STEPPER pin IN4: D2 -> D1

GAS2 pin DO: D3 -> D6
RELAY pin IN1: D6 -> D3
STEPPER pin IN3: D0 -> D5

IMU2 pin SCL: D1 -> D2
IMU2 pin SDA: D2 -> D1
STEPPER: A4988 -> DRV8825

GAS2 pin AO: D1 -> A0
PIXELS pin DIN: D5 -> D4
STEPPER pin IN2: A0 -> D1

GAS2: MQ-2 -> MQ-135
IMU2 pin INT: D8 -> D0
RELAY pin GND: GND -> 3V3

→ Problem to work on:
Repeat the listing in full so that each line matches exactly.

→ Result for this exercise:
STEPPER pin IN4: D2 -> D1

GAS2 pin DO: D3 -> D6
RELAY pin IN1: D6 -> D3
STEPPER pin IN3: D0 -> D5

IMU2 pin SCL: D1 -> D2
IMU2 pin SDA: D2 -> D1
STEPPER: A4988 -> DRV8825

GAS2 pin AO: D1 -> A0
PIXELS pin DIN: D5 -> D4
STEPPER pin IN2: A0 -> D1

GAS2: MQ-2 -> MQ-135
IMU2 pin INT: D8 -> D0
RELAY pin GND: GND -> 3V3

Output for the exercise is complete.